======== Supplied entries

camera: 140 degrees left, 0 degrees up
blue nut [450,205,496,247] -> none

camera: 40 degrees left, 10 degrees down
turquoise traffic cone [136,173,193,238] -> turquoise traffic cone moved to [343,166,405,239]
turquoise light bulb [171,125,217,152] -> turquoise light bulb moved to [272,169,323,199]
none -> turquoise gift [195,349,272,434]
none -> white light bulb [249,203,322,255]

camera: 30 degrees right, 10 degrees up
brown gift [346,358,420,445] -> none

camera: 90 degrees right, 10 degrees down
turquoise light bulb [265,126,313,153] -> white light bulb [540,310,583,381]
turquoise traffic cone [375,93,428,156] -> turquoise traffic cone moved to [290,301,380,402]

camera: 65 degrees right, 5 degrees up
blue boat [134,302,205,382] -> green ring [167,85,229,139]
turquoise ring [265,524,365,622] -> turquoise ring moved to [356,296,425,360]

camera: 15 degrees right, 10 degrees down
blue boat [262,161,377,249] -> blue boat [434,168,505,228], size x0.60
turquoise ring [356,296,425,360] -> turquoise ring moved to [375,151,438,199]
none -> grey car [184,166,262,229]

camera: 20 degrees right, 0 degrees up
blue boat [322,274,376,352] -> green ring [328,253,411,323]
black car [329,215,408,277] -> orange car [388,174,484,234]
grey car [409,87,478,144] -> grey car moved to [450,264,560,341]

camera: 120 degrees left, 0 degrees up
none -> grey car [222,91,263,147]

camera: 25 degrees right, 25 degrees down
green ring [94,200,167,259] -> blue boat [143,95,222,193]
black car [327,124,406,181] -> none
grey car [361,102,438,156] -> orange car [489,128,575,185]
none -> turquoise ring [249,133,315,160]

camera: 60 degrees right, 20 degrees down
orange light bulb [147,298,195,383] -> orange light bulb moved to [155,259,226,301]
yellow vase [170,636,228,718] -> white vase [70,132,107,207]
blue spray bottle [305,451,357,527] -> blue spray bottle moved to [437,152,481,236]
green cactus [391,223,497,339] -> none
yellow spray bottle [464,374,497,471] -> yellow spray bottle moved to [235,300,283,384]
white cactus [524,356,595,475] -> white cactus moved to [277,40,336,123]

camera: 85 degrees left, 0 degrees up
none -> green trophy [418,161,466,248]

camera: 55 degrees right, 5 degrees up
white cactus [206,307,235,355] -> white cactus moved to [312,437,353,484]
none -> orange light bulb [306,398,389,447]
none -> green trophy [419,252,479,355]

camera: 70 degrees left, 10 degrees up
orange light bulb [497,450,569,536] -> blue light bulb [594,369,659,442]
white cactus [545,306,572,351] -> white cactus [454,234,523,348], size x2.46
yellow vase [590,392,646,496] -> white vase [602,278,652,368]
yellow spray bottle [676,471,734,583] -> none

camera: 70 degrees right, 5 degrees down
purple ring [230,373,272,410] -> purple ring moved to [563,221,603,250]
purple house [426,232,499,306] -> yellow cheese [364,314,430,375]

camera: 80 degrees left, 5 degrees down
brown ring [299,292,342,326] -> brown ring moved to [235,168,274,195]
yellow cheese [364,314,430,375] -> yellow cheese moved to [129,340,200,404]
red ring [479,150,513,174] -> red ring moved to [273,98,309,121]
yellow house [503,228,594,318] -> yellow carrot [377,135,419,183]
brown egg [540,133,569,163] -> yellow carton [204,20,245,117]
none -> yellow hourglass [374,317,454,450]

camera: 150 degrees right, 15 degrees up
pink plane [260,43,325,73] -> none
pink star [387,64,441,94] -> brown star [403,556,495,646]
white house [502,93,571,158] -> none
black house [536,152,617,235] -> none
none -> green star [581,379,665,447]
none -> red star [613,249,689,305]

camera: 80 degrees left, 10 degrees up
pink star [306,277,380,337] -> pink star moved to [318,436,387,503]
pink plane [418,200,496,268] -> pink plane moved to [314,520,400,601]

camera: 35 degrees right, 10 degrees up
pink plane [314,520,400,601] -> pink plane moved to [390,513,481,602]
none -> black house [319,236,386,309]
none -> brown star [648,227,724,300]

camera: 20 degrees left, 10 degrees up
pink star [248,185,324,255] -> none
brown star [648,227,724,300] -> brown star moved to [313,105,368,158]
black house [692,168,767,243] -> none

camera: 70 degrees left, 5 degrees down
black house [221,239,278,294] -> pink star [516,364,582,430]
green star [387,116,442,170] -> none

================

:: Goal of the exercise ::
Your task is to retype the entries verbatim, starting with the line that holds "none -> grey car [222,91,263,147]" and stopping after the line that holds "none -> turquoise ring [249,133,315,160]".

:: Answer space ::
none -> grey car [222,91,263,147]

camera: 25 degrees right, 25 degrees down
green ring [94,200,167,259] -> blue boat [143,95,222,193]
black car [327,124,406,181] -> none
grey car [361,102,438,156] -> orange car [489,128,575,185]
none -> turquoise ring [249,133,315,160]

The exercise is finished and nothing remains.